Segment Open

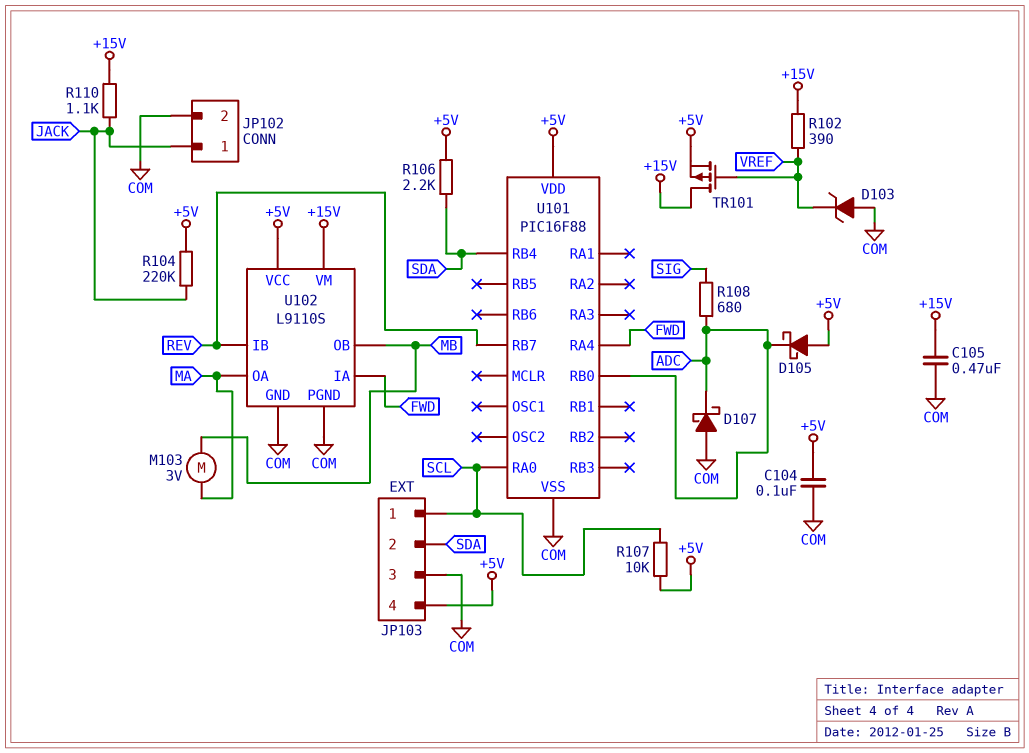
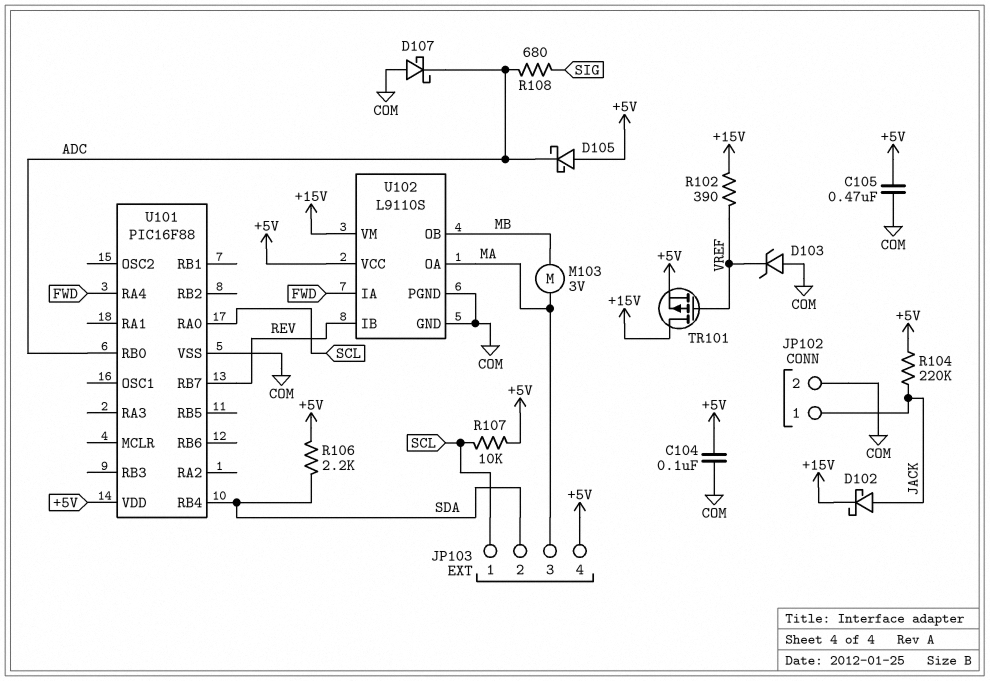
C105: 470nF (+15V, COM) -> 470nF (+5V, COM)
D102: none -> schottky (A JACK, K +15V)
JP103 pin 3: COM -> MA
R110: 1.1k (+15V, JACK) -> none

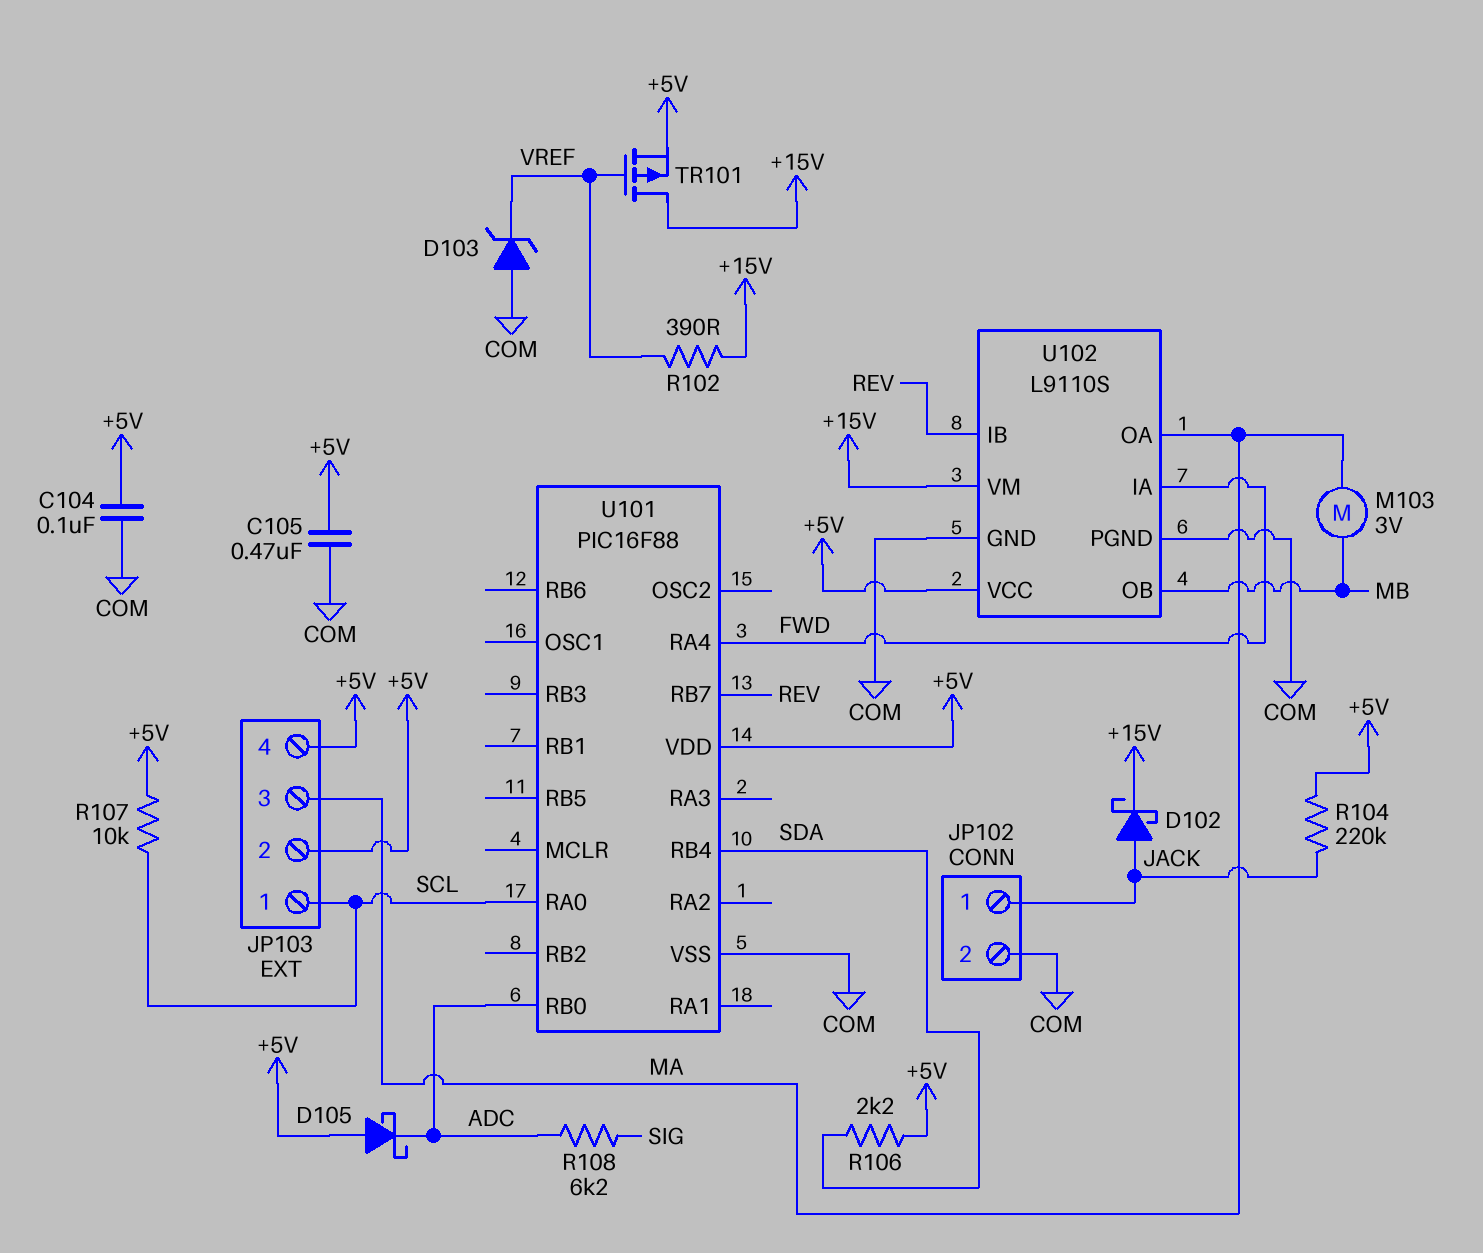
D107: schottky (A COM, K ADC) -> none
JP103 pin 2: SDA -> +5V
R108: 680 (ADC, SIG) -> 6.2k (ADC, SIG)

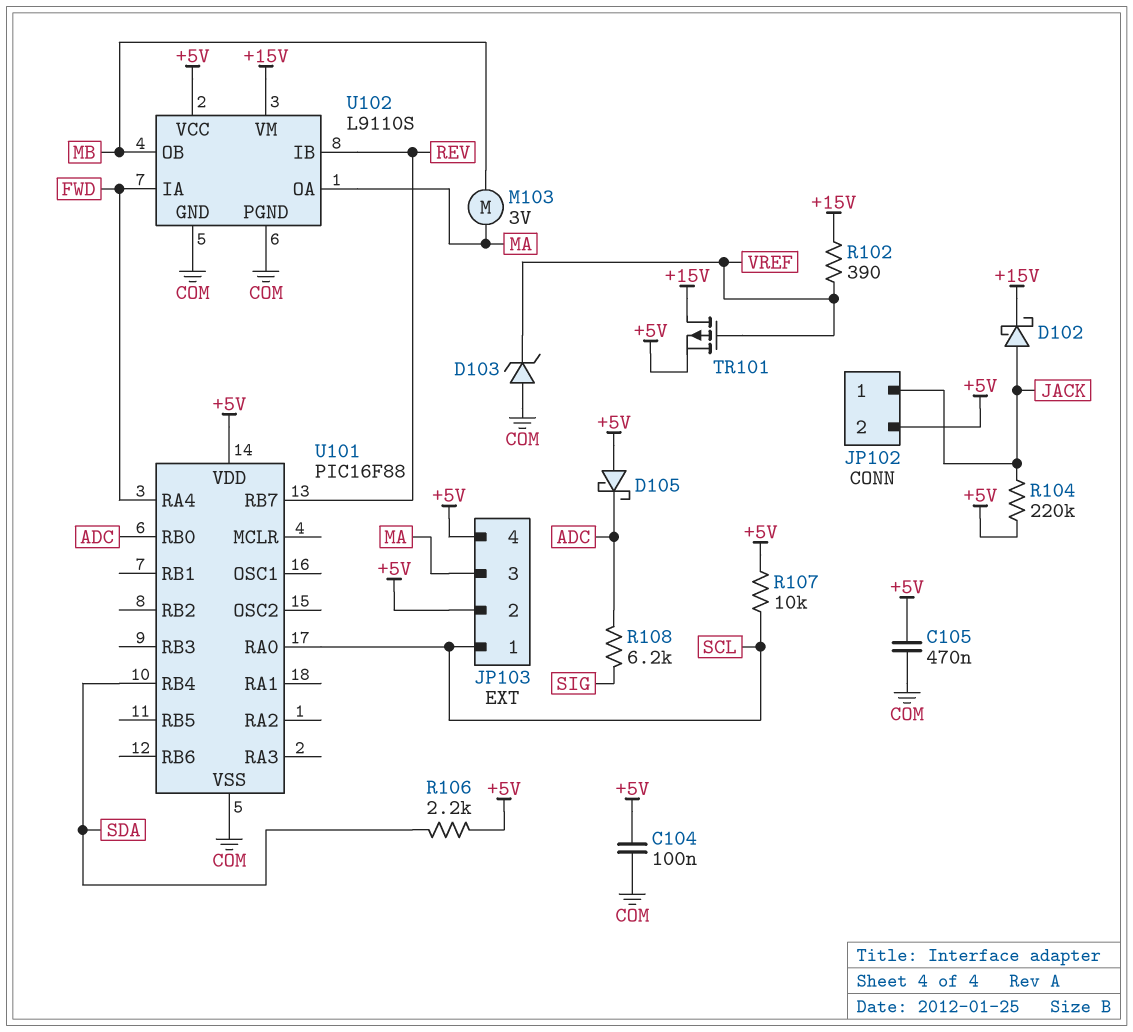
JP102 pin 2: COM -> +5V

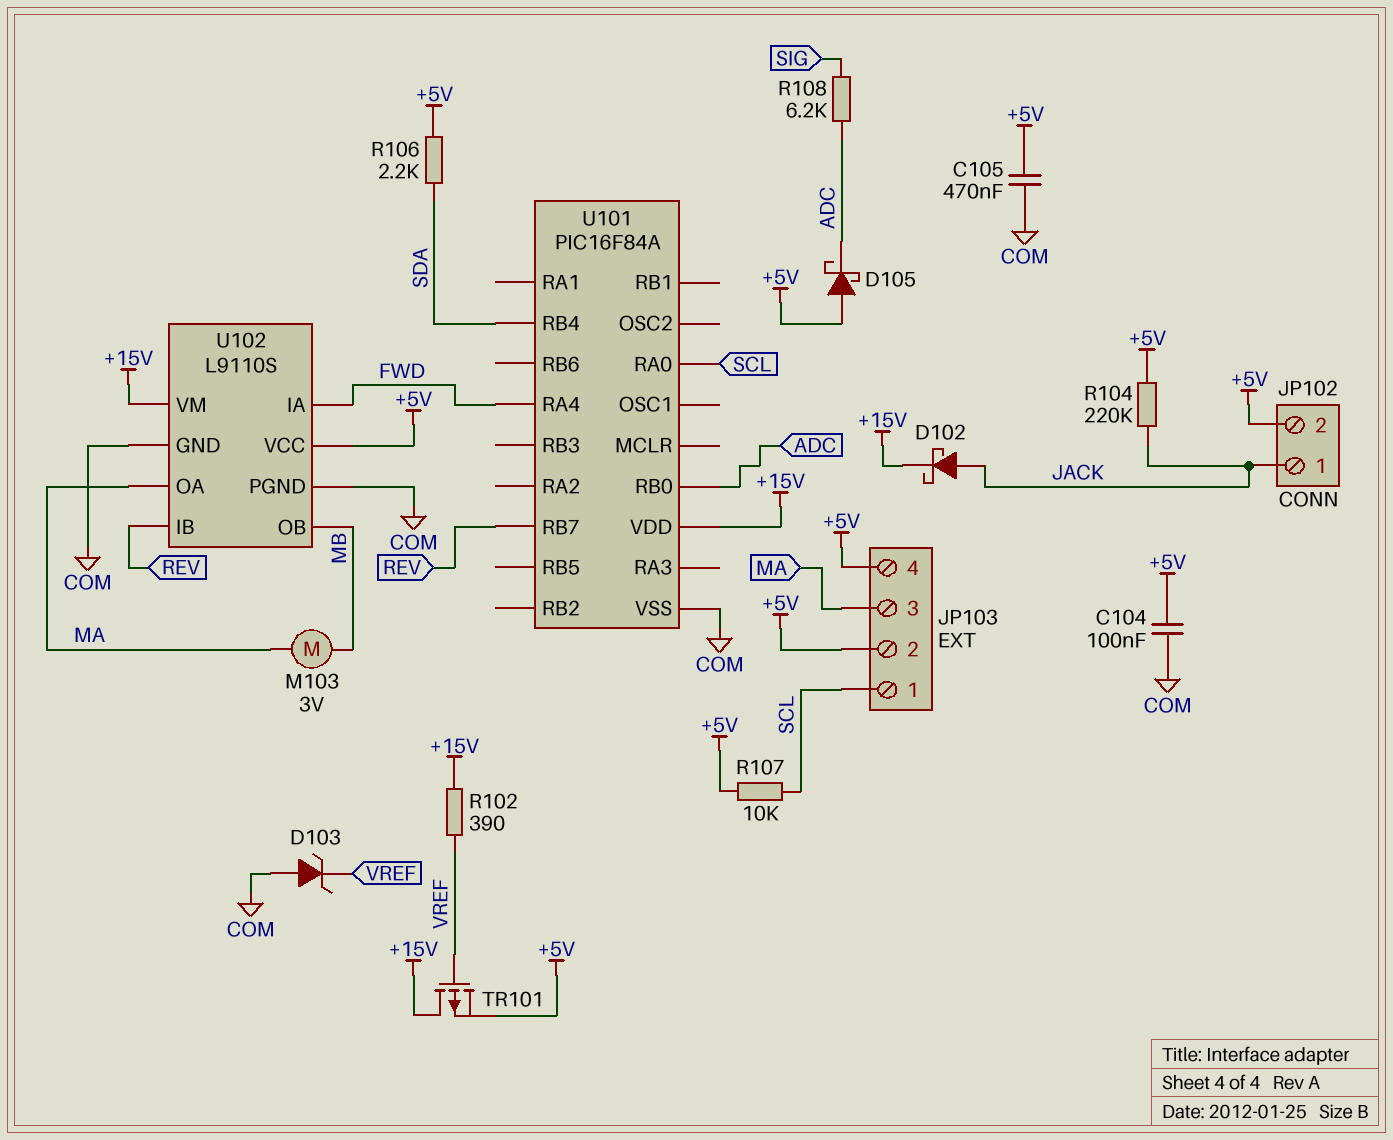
U101: PIC16F88 -> PIC16F84A
U101 pin VDD: +5V -> +15V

Segment Closed

What the exercise asks = Take the line with "R108: 680 (ADC, SIG) -> 6.2k (ADC, SIG)" and each line after it through the end of the material above, and reproduce them exactly, both ends included, without pictures.

Answer to this exercise =
R108: 680 (ADC, SIG) -> 6.2k (ADC, SIG)

JP102 pin 2: COM -> +5V

U101: PIC16F88 -> PIC16F84A
U101 pin VDD: +5V -> +15V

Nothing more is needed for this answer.